* TASK: A line belongs in the answer if it contains "VBUS"; copy every such line from the entries below.

****************************************

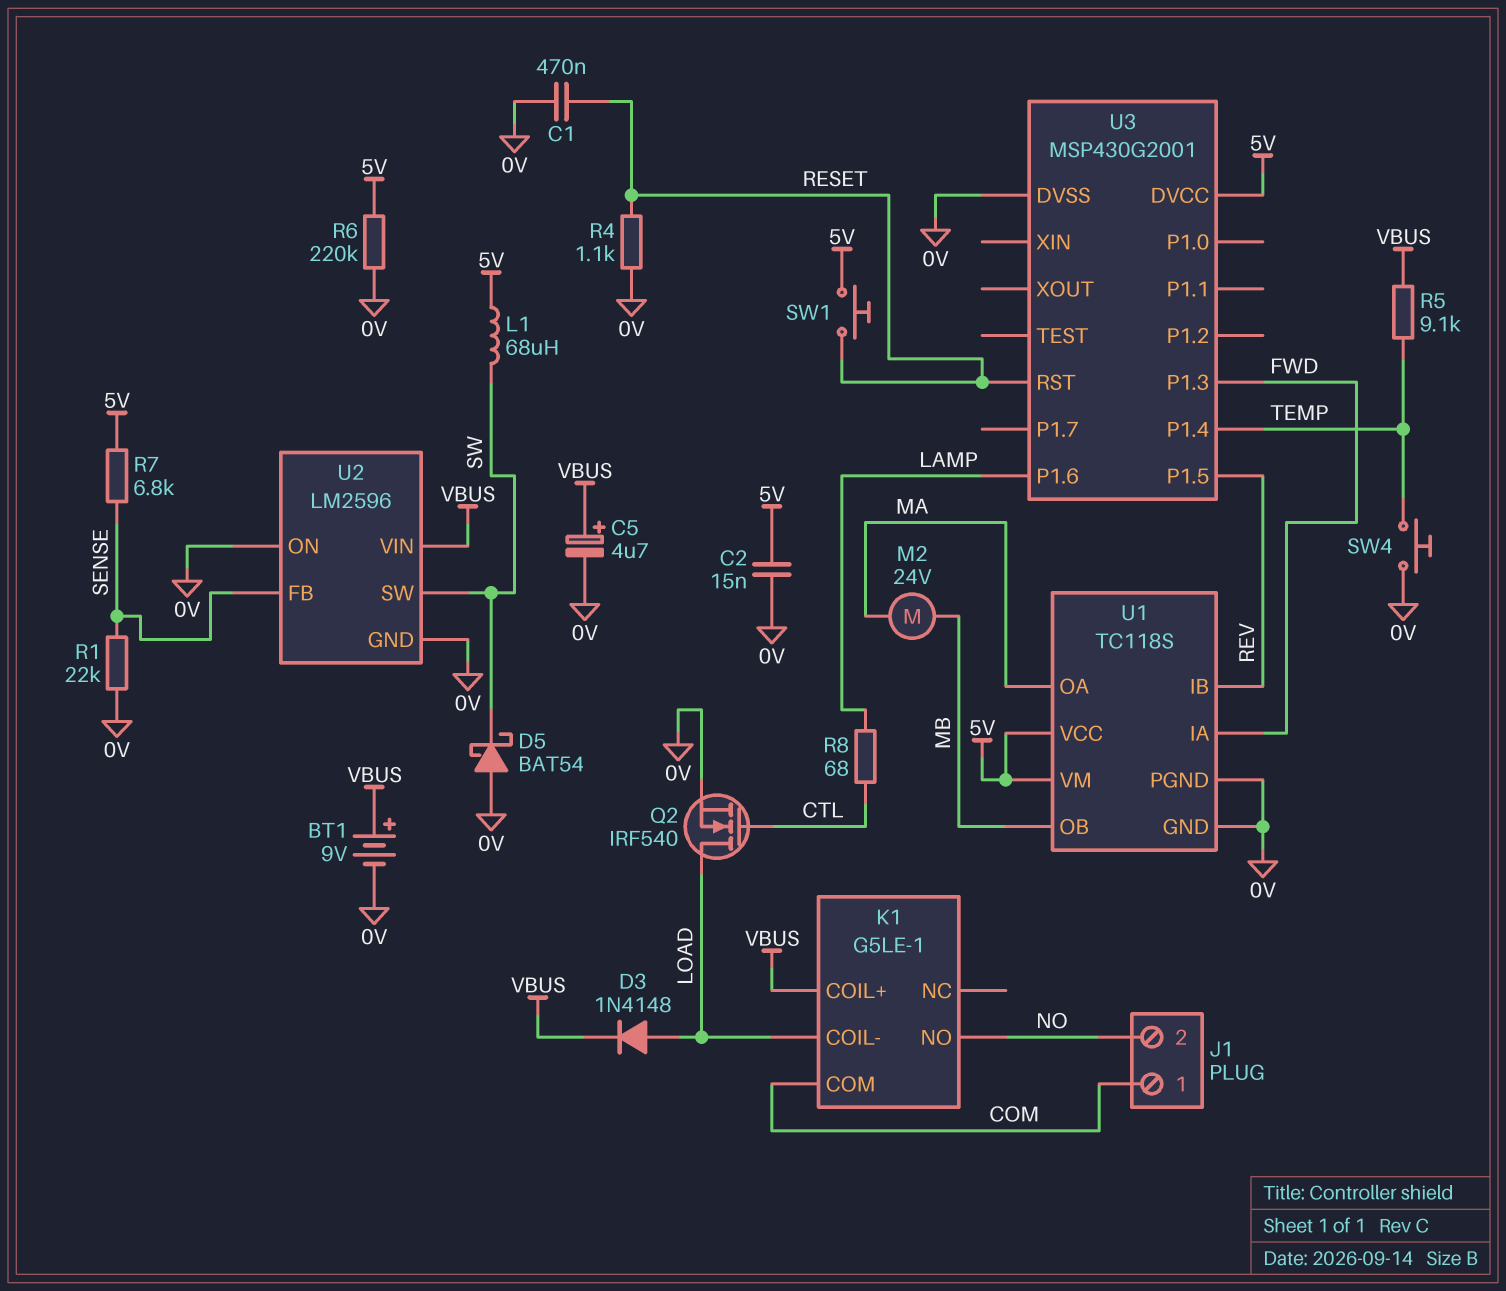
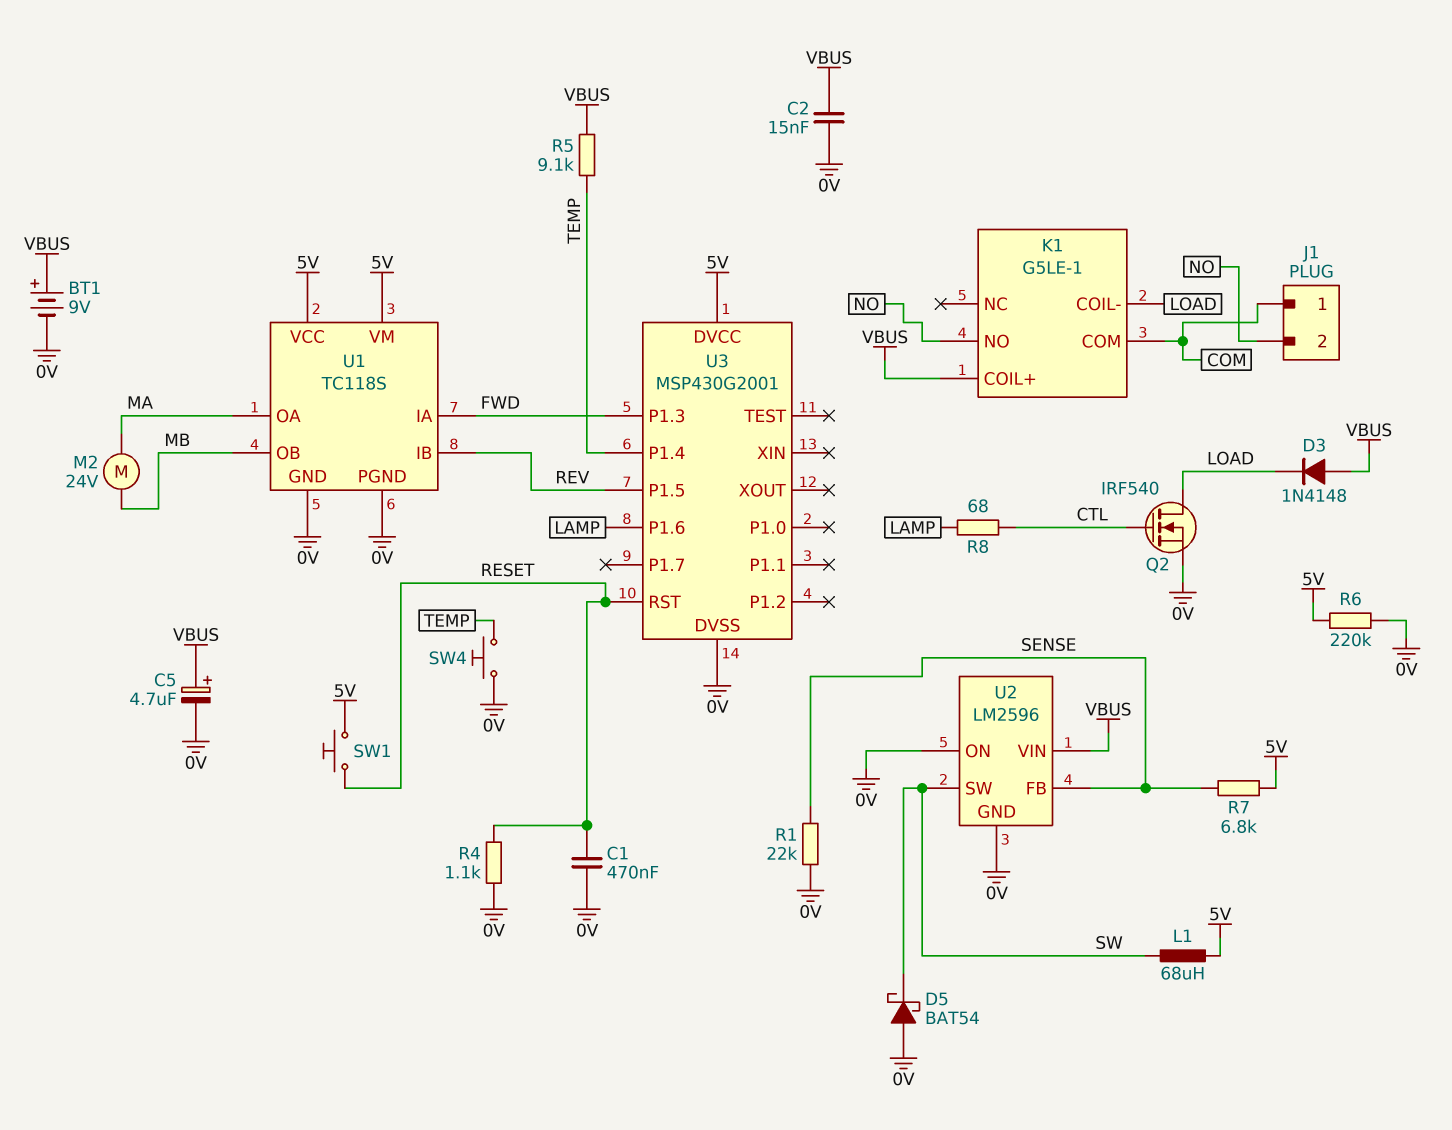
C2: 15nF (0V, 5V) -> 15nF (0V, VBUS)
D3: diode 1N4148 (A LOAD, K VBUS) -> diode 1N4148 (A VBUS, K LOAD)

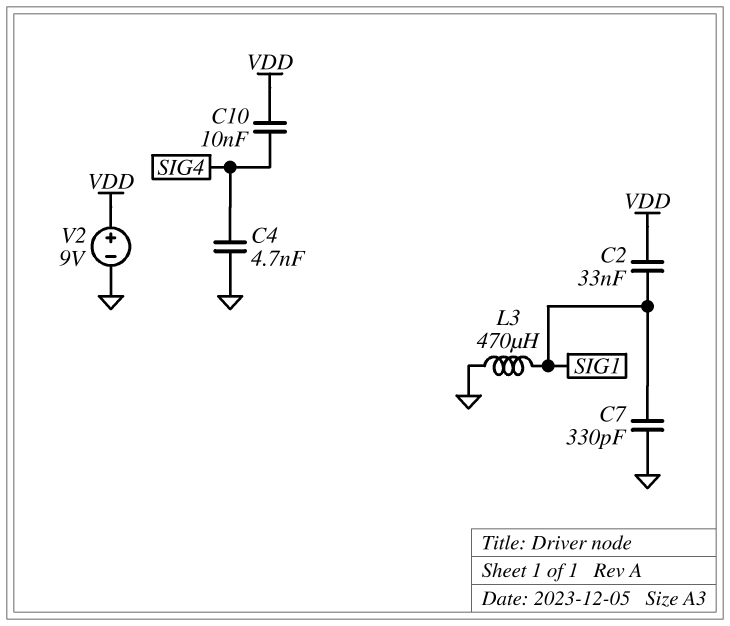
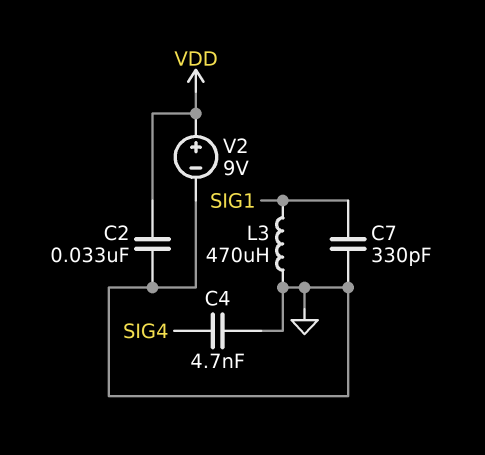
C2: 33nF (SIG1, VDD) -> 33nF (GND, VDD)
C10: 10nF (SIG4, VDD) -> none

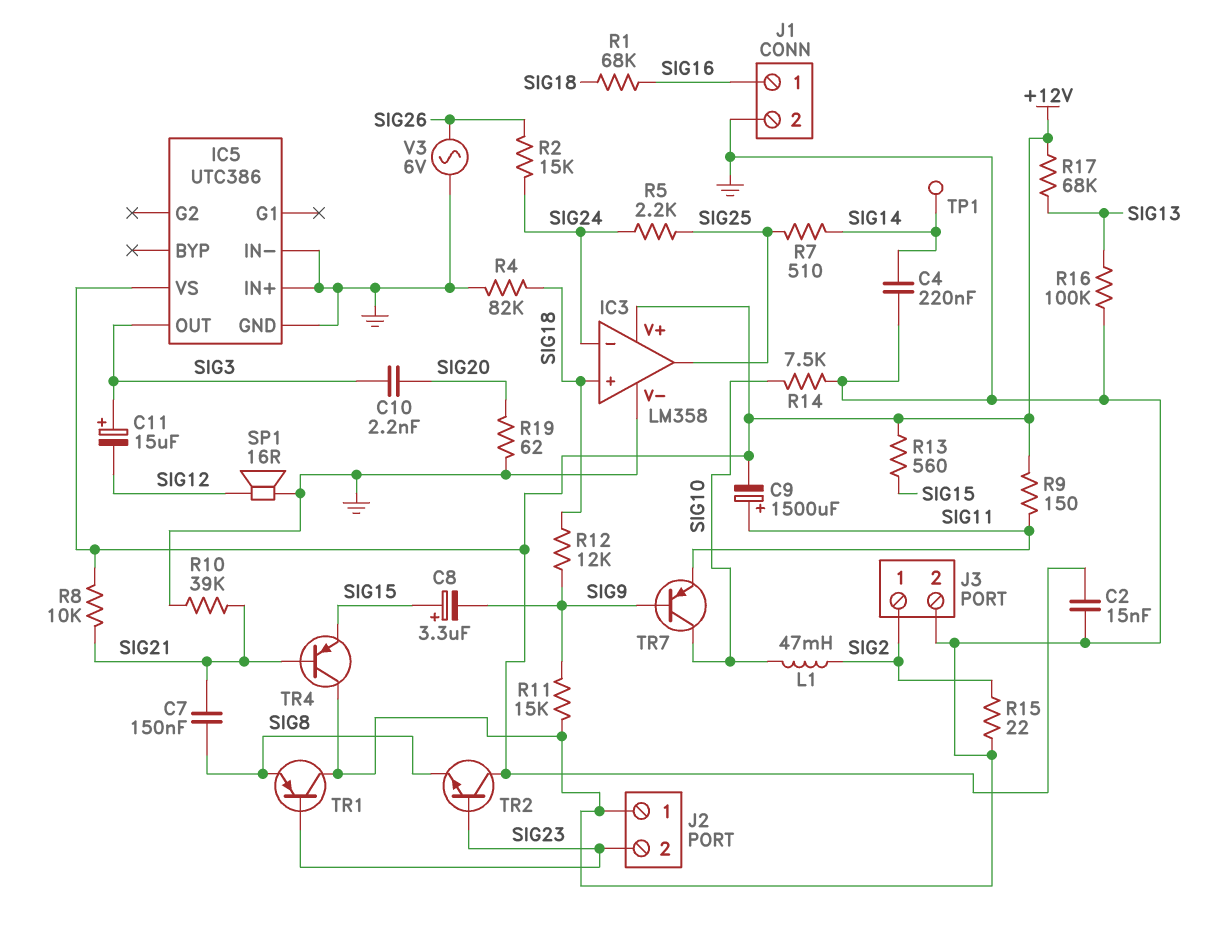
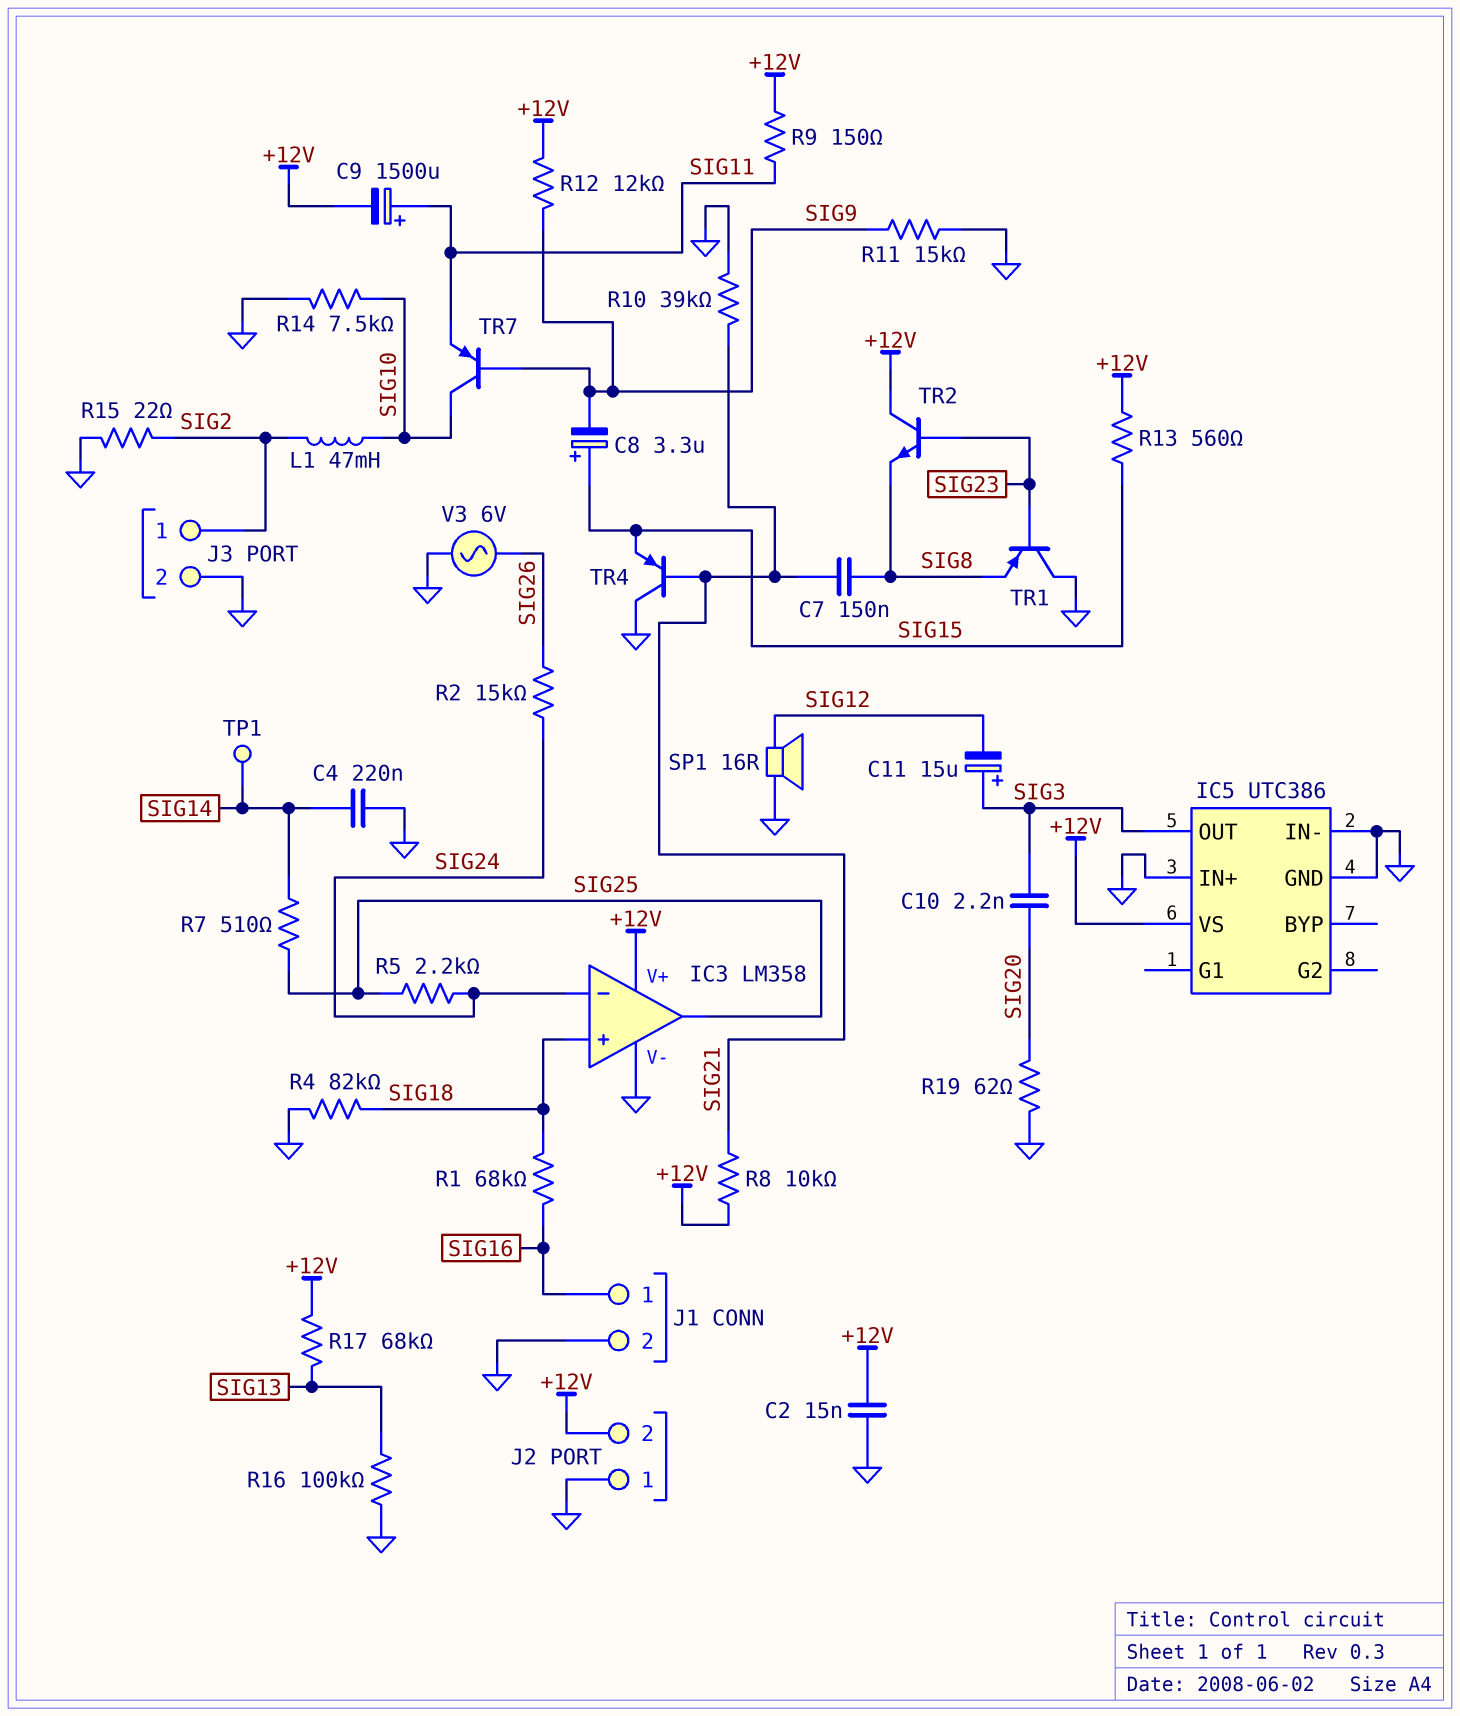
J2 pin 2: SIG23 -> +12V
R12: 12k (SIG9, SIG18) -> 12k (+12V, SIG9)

****************************************

* WRITTEN SOLUTION:
C2: 15nF (0V, 5V) -> 15nF (0V, VBUS)
D3: diode 1N4148 (A LOAD, K VBUS) -> diode 1N4148 (A VBUS, K LOAD)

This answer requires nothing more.